** INPUT MATERIAL **
————————
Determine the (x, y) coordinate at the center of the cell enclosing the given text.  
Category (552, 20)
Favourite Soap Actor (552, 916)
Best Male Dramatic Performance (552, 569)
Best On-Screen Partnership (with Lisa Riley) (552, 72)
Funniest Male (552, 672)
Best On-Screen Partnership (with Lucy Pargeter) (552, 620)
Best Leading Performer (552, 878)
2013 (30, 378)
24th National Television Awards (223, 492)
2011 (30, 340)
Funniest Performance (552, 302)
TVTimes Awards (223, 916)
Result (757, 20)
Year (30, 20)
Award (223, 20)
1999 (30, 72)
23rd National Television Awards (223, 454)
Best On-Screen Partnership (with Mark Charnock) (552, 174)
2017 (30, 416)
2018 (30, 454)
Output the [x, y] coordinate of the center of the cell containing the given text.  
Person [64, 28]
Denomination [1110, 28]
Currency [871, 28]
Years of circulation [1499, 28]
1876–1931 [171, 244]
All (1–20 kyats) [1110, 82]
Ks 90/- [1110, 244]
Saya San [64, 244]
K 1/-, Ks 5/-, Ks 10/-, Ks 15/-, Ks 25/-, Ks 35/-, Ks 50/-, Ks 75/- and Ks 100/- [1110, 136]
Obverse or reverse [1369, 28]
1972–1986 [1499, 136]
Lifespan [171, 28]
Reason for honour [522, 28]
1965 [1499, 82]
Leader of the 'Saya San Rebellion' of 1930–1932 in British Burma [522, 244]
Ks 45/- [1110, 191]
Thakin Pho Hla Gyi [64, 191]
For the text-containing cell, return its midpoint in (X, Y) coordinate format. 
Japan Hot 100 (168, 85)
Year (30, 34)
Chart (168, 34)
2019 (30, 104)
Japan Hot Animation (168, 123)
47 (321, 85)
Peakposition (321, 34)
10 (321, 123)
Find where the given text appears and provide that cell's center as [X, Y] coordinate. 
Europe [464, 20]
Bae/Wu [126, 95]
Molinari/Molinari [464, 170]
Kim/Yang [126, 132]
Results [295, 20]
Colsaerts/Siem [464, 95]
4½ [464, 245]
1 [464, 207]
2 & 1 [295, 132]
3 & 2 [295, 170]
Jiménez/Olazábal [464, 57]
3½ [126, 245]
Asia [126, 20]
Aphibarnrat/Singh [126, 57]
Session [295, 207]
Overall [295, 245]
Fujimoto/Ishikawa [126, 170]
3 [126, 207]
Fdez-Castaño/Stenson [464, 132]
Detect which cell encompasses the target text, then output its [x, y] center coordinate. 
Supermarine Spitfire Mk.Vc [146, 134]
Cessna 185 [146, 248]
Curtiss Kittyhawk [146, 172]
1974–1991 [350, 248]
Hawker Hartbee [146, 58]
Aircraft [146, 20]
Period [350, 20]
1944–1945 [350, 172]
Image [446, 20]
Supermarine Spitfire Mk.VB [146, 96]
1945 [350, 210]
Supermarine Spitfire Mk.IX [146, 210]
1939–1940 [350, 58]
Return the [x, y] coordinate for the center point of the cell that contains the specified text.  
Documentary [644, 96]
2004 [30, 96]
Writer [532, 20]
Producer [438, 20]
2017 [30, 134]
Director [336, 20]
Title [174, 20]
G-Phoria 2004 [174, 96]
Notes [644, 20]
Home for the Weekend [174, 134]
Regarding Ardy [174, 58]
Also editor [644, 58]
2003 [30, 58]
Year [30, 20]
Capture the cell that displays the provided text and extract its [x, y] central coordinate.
————————
Replace each occurrence of "cell" in the material above with "box" and write out the whole material again with everything else unchanged.

Determine the (x, y) coordinate at the center of the box enclosing the given text.  
Category (552, 20)
Favourite Soap Actor (552, 916)
Best Male Dramatic Performance (552, 569)
Best On-Screen Partnership (with Lisa Riley) (552, 72)
Funniest Male (552, 672)
Best On-Screen Partnership (with Lucy Pargeter) (552, 620)
Best Leading Performer (552, 878)
2013 (30, 378)
24th National Television Awards (223, 492)
2011 (30, 340)
Funniest Performance (552, 302)
TVTimes Awards (223, 916)
Result (757, 20)
Year (30, 20)
Award (223, 20)
1999 (30, 72)
23rd National Television Awards (223, 454)
Best On-Screen Partnership (with Mark Charnock) (552, 174)
2017 (30, 416)
2018 (30, 454)
Output the [x, y] coordinate of the center of the box containing the given text.  
Person [64, 28]
Denomination [1110, 28]
Currency [871, 28]
Years of circulation [1499, 28]
1876–1931 [171, 244]
All (1–20 kyats) [1110, 82]
Ks 90/- [1110, 244]
Saya San [64, 244]
K 1/-, Ks 5/-, Ks 10/-, Ks 15/-, Ks 25/-, Ks 35/-, Ks 50/-, Ks 75/- and Ks 100/- [1110, 136]
Obverse or reverse [1369, 28]
1972–1986 [1499, 136]
Lifespan [171, 28]
Reason for honour [522, 28]
1965 [1499, 82]
Leader of the 'Saya San Rebellion' of 1930–1932 in British Burma [522, 244]
Ks 45/- [1110, 191]
Thakin Pho Hla Gyi [64, 191]
For the text-containing box, return its midpoint in (X, Y) coordinate format. 
Japan Hot 100 (168, 85)
Year (30, 34)
Chart (168, 34)
2019 (30, 104)
Japan Hot Animation (168, 123)
47 (321, 85)
Peakposition (321, 34)
10 (321, 123)
Find where the given text appears and provide that box's center as [X, Y] coordinate. 
Europe [464, 20]
Bae/Wu [126, 95]
Molinari/Molinari [464, 170]
Kim/Yang [126, 132]
Results [295, 20]
Colsaerts/Siem [464, 95]
4½ [464, 245]
1 [464, 207]
2 & 1 [295, 132]
3 & 2 [295, 170]
Jiménez/Olazábal [464, 57]
3½ [126, 245]
Asia [126, 20]
Aphibarnrat/Singh [126, 57]
Session [295, 207]
Overall [295, 245]
Fujimoto/Ishikawa [126, 170]
3 [126, 207]
Fdez-Castaño/Stenson [464, 132]
Detect which box encompasses the target text, then output its [x, y] center coordinate. 
Supermarine Spitfire Mk.Vc [146, 134]
Cessna 185 [146, 248]
Curtiss Kittyhawk [146, 172]
1974–1991 [350, 248]
Hawker Hartbee [146, 58]
Aircraft [146, 20]
Period [350, 20]
1944–1945 [350, 172]
Image [446, 20]
Supermarine Spitfire Mk.VB [146, 96]
1945 [350, 210]
Supermarine Spitfire Mk.IX [146, 210]
1939–1940 [350, 58]
Return the [x, y] coordinate for the center point of the box that contains the specified text.  
Documentary [644, 96]
2004 [30, 96]
Writer [532, 20]
Producer [438, 20]
2017 [30, 134]
Director [336, 20]
Title [174, 20]
G-Phoria 2004 [174, 96]
Notes [644, 20]
Home for the Weekend [174, 134]
Regarding Ardy [174, 58]
Also editor [644, 58]
2003 [30, 58]
Year [30, 20]
Capture the box that displays the provided text and extract its [x, y] central coordinate.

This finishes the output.